**DO THIS:**
Rewrite every line of the entries below, putting "white plastic dome" wherever "matte white dome" appears and leaving everything else as it is.

**INPUT MATERIAL:**
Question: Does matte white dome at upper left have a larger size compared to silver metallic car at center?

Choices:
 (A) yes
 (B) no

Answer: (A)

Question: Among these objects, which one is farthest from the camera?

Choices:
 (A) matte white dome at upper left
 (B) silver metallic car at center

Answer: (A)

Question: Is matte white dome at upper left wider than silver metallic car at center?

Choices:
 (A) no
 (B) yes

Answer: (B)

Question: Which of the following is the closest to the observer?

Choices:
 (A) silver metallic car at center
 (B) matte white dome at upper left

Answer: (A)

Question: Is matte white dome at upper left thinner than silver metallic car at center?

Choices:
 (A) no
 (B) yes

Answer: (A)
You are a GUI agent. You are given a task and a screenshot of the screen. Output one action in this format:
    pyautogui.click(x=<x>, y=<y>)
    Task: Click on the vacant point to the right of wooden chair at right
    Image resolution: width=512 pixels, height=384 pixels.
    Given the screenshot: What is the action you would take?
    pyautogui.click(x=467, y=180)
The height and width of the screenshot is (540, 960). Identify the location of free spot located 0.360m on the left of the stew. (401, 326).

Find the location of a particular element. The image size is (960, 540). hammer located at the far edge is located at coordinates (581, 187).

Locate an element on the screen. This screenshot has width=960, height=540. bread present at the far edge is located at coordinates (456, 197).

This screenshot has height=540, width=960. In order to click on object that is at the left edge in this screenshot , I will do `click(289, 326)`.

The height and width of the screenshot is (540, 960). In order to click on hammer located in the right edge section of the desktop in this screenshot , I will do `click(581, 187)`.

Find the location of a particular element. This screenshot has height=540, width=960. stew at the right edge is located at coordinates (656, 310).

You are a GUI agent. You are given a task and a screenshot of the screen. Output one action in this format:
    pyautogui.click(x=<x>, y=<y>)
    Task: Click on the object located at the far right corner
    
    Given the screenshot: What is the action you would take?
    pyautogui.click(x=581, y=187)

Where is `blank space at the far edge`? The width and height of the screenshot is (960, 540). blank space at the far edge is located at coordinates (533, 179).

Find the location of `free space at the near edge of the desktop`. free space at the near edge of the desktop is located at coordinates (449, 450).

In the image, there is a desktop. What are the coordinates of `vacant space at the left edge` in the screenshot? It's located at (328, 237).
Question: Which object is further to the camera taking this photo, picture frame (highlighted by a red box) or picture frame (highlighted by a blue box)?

**THE SOLUTION:**
Question: Does white plastic dome at upper left have a larger size compared to silver metallic car at center?

Choices:
 (A) yes
 (B) no

Answer: (A)

Question: Among these objects, which one is farthest from the camera?

Choices:
 (A) white plastic dome at upper left
 (B) silver metallic car at center

Answer: (A)

Question: Is white plastic dome at upper left wider than silver metallic car at center?

Choices:
 (A) no
 (B) yes

Answer: (B)

Question: Which of the following is the closest to the observer?

Choices:
 (A) silver metallic car at center
 (B) white plastic dome at upper left

Answer: (A)

Question: Is white plastic dome at upper left thinner than silver metallic car at center?

Choices:
 (A) no
 (B) yes

Answer: (A)
You are a GUI agent. You are given a task and a screenshot of the screen. Output one action in this format:
    pyautogui.click(x=<x>, y=<y>)
    Task: Click on the vacant point to the right of wooden chair at right
    Image resolution: width=512 pixels, height=384 pixels.
    Given the screenshot: What is the action you would take?
    pyautogui.click(x=467, y=180)
The height and width of the screenshot is (540, 960). Identify the location of free spot located 0.360m on the left of the stew. (401, 326).

Find the location of a particular element. The image size is (960, 540). hammer located at the far edge is located at coordinates (581, 187).

Locate an element on the screen. This screenshot has width=960, height=540. bread present at the far edge is located at coordinates (456, 197).

This screenshot has height=540, width=960. In order to click on object that is at the left edge in this screenshot , I will do `click(289, 326)`.

The height and width of the screenshot is (540, 960). In order to click on hammer located in the right edge section of the desktop in this screenshot , I will do `click(581, 187)`.

Find the location of a particular element. This screenshot has height=540, width=960. stew at the right edge is located at coordinates (656, 310).

You are a GUI agent. You are given a task and a screenshot of the screen. Output one action in this format:
    pyautogui.click(x=<x>, y=<y>)
    Task: Click on the object located at the far right corner
    
    Given the screenshot: What is the action you would take?
    pyautogui.click(x=581, y=187)

Where is `blank space at the far edge`? The width and height of the screenshot is (960, 540). blank space at the far edge is located at coordinates (533, 179).

Find the location of `free space at the near edge of the desktop`. free space at the near edge of the desktop is located at coordinates (449, 450).

In the image, there is a desktop. What are the coordinates of `vacant space at the left edge` in the screenshot? It's located at (328, 237).
Question: Which object is further to the camera taking this photo, picture frame (highlighted by a red box) or picture frame (highlighted by a blue box)?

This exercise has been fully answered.